(Records shown):
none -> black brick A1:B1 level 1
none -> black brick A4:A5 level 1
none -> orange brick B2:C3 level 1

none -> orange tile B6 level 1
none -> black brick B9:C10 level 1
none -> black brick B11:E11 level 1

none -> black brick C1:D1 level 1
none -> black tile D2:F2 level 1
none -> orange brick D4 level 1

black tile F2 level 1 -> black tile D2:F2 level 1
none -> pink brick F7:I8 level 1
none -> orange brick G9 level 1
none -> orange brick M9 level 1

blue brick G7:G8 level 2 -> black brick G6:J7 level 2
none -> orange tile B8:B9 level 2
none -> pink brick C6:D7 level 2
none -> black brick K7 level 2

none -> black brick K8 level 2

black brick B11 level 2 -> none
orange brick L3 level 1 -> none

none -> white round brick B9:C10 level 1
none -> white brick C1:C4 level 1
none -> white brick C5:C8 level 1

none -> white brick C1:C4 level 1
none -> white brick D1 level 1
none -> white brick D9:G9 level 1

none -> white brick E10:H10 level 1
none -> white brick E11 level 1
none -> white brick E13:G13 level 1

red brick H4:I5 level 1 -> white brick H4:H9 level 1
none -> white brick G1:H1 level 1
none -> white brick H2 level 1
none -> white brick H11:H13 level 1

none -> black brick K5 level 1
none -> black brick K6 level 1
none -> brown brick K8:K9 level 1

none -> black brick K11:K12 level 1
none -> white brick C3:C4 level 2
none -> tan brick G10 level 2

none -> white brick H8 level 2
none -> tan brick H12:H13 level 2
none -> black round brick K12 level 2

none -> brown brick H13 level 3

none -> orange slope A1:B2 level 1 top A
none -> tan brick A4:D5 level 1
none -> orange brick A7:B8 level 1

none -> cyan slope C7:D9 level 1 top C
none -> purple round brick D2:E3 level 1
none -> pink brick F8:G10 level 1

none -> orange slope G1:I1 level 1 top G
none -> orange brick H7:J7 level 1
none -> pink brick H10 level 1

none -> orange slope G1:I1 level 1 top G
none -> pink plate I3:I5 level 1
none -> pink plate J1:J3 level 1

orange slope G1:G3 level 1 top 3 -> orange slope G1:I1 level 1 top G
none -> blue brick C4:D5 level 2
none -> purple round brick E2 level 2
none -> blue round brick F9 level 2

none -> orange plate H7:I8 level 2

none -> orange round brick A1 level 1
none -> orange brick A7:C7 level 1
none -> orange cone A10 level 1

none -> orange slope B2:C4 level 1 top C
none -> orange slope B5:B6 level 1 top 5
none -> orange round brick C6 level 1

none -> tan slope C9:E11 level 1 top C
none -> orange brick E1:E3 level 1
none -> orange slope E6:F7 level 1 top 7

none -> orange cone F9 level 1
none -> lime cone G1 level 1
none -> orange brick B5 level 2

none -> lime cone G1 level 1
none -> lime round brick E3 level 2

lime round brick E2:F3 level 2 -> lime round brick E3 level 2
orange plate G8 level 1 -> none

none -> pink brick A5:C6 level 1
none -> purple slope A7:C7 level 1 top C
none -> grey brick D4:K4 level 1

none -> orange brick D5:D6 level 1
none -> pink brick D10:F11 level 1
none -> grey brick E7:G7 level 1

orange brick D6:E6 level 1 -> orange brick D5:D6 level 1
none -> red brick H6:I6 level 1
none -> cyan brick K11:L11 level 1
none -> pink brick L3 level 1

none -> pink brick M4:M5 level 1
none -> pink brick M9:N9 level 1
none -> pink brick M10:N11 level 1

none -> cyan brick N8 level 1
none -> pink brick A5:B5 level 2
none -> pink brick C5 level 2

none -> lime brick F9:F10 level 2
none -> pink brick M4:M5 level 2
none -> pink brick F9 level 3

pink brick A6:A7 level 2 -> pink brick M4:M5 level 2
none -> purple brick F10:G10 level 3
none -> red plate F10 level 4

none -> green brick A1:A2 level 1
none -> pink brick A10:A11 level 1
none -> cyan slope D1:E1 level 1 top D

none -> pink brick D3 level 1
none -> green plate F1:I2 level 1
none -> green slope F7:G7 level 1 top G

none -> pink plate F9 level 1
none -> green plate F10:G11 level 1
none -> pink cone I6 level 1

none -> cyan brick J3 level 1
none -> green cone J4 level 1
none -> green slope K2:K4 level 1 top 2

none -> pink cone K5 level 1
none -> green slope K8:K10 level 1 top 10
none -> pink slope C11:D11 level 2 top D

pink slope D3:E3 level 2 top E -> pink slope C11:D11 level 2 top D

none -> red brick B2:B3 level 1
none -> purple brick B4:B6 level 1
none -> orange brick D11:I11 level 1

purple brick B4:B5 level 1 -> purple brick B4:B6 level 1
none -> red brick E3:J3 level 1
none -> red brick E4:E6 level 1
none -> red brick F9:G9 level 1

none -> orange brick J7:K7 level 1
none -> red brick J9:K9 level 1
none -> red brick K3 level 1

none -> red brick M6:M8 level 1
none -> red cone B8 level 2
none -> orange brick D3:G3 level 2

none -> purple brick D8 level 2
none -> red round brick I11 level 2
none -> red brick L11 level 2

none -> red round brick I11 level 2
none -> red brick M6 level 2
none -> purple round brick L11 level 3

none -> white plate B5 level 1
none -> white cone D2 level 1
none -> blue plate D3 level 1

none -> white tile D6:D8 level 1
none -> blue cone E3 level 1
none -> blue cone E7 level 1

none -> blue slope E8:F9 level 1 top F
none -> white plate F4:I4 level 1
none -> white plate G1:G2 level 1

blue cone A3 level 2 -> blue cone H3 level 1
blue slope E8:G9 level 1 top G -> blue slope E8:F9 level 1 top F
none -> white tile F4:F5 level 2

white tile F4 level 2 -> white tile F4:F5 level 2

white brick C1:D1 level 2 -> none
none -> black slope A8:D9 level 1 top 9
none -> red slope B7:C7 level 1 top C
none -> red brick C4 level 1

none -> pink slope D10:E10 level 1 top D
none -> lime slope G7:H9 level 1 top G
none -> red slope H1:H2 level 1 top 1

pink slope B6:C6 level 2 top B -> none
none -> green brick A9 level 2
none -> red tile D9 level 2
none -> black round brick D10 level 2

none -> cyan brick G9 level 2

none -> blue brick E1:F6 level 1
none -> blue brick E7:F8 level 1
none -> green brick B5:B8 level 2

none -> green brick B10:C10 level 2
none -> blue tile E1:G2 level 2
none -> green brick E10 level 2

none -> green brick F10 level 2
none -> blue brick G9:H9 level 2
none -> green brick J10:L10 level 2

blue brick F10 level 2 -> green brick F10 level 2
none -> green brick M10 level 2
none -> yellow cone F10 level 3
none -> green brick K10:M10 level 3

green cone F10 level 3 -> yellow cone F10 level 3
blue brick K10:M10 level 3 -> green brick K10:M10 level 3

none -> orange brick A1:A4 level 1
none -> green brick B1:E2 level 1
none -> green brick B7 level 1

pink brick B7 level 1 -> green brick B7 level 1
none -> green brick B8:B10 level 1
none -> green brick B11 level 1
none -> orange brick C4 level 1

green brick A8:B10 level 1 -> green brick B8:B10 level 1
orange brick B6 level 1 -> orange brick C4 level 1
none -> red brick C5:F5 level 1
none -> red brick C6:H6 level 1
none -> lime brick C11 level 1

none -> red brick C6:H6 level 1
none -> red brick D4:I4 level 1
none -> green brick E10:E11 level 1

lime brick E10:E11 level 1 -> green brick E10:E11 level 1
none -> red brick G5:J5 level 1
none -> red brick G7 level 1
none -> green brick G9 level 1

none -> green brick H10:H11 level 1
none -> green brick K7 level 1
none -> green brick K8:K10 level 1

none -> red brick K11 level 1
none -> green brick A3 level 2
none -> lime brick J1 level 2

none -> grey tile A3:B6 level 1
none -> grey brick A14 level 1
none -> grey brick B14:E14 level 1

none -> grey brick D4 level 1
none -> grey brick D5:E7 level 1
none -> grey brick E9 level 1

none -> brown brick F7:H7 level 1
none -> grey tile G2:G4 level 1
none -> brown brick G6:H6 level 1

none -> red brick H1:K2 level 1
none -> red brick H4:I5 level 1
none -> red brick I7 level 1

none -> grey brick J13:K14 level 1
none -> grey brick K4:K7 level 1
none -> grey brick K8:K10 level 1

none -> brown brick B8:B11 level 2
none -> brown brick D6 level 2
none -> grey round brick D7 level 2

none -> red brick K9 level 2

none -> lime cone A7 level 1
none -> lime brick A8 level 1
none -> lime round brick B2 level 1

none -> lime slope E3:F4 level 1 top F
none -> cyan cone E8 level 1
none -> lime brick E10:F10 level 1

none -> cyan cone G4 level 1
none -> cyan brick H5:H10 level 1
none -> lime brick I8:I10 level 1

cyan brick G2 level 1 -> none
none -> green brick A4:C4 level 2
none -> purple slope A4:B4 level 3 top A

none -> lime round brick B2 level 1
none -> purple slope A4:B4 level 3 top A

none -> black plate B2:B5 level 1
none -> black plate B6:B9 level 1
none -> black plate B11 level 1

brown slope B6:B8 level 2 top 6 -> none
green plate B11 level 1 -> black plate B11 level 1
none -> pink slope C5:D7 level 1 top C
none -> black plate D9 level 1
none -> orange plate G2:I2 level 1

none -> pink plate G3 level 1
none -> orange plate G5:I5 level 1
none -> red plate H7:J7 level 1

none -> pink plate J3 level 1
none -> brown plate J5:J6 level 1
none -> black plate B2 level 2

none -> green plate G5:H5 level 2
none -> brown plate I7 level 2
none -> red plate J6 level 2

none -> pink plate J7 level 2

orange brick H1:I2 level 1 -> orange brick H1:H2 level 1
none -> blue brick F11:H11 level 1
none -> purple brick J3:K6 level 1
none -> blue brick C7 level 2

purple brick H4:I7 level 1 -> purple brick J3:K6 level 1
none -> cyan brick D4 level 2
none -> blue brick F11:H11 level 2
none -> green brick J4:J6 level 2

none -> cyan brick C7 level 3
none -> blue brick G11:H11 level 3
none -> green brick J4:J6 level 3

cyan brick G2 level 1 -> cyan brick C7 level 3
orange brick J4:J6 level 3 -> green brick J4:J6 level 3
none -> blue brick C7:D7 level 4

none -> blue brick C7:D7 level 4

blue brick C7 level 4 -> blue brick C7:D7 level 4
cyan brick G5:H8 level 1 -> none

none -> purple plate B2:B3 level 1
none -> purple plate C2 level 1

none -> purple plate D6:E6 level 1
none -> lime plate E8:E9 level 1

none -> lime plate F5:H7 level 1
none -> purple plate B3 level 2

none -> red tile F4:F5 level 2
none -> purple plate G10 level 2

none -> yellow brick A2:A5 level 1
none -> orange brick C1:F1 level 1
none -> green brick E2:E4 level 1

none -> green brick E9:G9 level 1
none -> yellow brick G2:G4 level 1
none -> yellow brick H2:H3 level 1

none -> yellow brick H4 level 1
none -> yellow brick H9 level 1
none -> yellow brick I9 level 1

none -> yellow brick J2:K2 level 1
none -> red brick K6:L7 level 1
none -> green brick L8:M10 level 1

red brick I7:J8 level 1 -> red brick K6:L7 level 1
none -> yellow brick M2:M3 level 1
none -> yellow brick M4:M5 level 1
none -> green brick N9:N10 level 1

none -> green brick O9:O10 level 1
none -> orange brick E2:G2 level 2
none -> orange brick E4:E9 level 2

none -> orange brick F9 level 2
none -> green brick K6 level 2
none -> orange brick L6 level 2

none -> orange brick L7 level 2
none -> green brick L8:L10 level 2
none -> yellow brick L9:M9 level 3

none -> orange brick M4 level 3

(Requirement): In the listing above, find the line with "none -> blue round brick F9 level 2" and the line with "none -> green brick A1:A2 level 1". Output those two lines and every line between them, exactly as written.

(Exercise answer):
none -> blue round brick F9 level 2

none -> orange plate H7:I8 level 2

none -> orange round brick A1 level 1
none -> orange brick A7:C7 level 1
none -> orange cone A10 level 1

none -> orange slope B2:C4 level 1 top C
none -> orange slope B5:B6 level 1 top 5
none -> orange round brick C6 level 1

none -> tan slope C9:E11 level 1 top C
none -> orange brick E1:E3 level 1
none -> orange slope E6:F7 level 1 top 7

none -> orange cone F9 level 1
none -> lime cone G1 level 1
none -> orange brick B5 level 2

none -> lime cone G1 level 1
none -> lime round brick E3 level 2

lime round brick E2:F3 level 2 -> lime round brick E3 level 2
orange plate G8 level 1 -> none

none -> pink brick A5:C6 level 1
none -> purple slope A7:C7 level 1 top C
none -> grey brick D4:K4 level 1

none -> orange brick D5:D6 level 1
none -> pink brick D10:F11 level 1
none -> grey brick E7:G7 level 1

orange brick D6:E6 level 1 -> orange brick D5:D6 level 1
none -> red brick H6:I6 level 1
none -> cyan brick K11:L11 level 1
none -> pink brick L3 level 1

none -> pink brick M4:M5 level 1
none -> pink brick M9:N9 level 1
none -> pink brick M10:N11 level 1

none -> cyan brick N8 level 1
none -> pink brick A5:B5 level 2
none -> pink brick C5 level 2

none -> lime brick F9:F10 level 2
none -> pink brick M4:M5 level 2
none -> pink brick F9 level 3

pink brick A6:A7 level 2 -> pink brick M4:M5 level 2
none -> purple brick F10:G10 level 3
none -> red plate F10 level 4

none -> green brick A1:A2 level 1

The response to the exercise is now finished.